(About this exercise)
Every line from the one bearing "moved | eraser/purple" through the last line of the entries should be printed exactly, with no other output.

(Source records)
☆ ☆ ☆ ☆

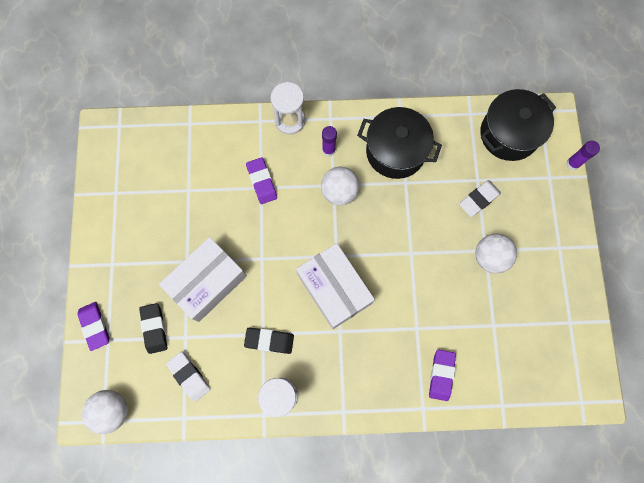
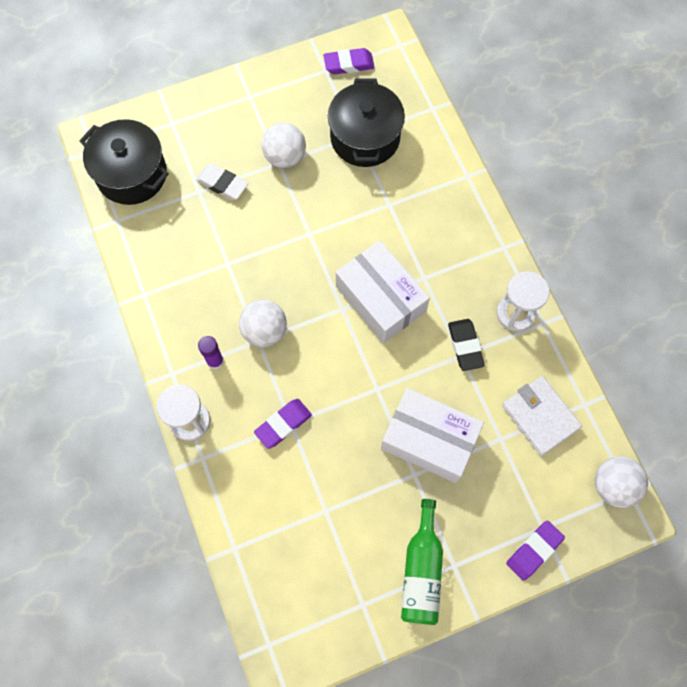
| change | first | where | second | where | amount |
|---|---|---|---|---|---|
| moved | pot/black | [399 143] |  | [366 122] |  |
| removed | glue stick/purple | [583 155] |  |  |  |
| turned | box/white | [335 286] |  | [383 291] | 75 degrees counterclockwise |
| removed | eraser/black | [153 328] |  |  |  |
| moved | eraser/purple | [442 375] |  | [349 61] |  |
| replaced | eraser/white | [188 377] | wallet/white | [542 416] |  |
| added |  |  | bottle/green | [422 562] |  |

☆ ☆ ☆ ☆

(Exercise result)
| moved | eraser/purple | [442 375] |  | [349 61] |  |
| replaced | eraser/white | [188 377] | wallet/white | [542 416] |  |
| added |  |  | bottle/green | [422 562] |  |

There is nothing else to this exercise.